## [Try it]
In the data that follows, count every line holding the string "turquoise" and give the count alone.

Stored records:
╭──

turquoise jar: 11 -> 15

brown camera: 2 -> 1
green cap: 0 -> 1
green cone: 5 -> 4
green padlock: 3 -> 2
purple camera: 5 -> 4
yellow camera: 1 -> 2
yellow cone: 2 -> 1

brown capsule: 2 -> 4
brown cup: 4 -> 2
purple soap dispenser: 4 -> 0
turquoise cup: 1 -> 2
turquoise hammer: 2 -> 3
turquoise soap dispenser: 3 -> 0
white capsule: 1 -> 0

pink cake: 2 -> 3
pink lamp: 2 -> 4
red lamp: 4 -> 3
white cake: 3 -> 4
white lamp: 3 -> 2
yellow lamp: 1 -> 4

╰──
╭──

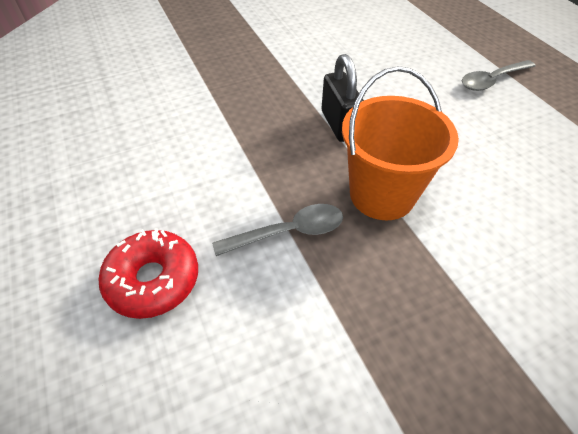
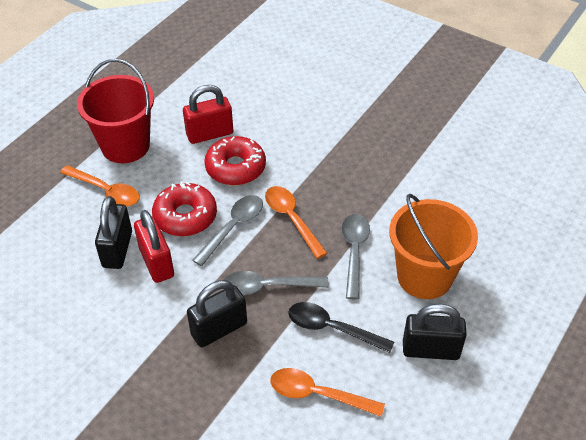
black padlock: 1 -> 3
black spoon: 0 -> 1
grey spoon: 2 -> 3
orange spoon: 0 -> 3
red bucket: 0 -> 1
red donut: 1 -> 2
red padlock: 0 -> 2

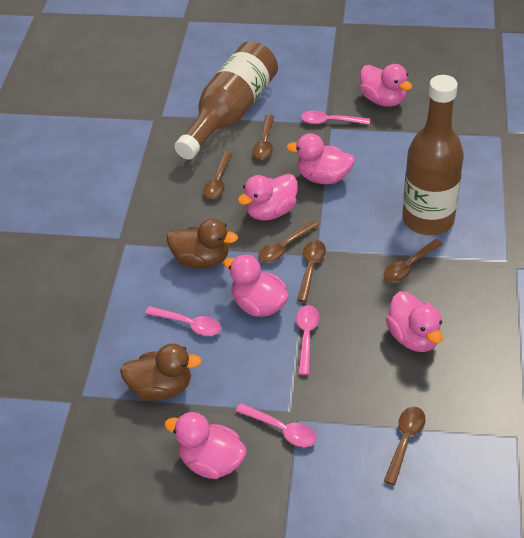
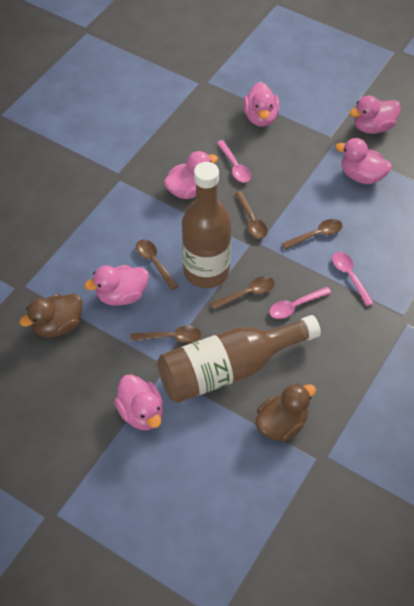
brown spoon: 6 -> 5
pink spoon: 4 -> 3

╰──

## [Response below]
4